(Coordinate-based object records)
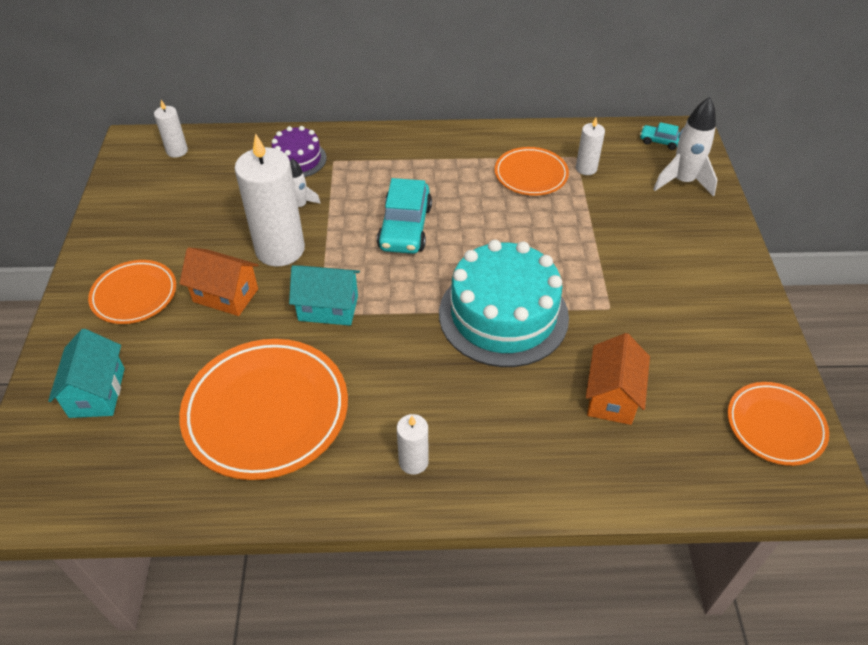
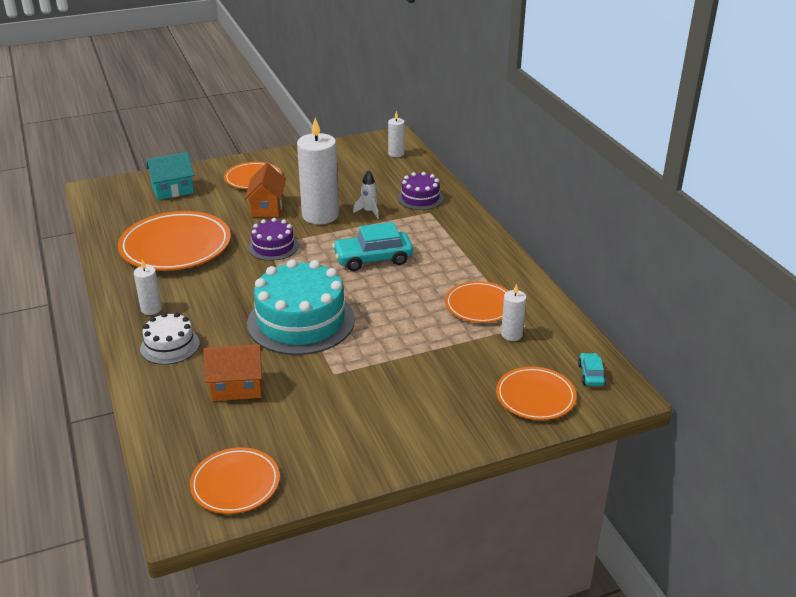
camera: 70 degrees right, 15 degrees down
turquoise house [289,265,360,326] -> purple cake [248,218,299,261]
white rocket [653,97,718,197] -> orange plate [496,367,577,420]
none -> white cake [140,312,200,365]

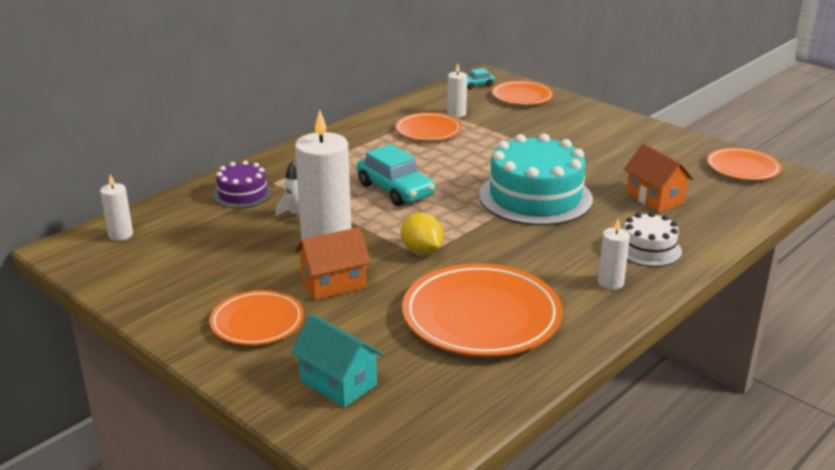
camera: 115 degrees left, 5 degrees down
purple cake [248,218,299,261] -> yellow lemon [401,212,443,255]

**TASK INSTRUCTIONS:** Your job is to repeat every entry exactly, keeping all pictures out of the copy.

**RESULT FOR THIS TASK:**
camera: 70 degrees right, 15 degrees down
turquoise house [289,265,360,326] -> purple cake [248,218,299,261]
white rocket [653,97,718,197] -> orange plate [496,367,577,420]
none -> white cake [140,312,200,365]

camera: 115 degrees left, 5 degrees down
purple cake [248,218,299,261] -> yellow lemon [401,212,443,255]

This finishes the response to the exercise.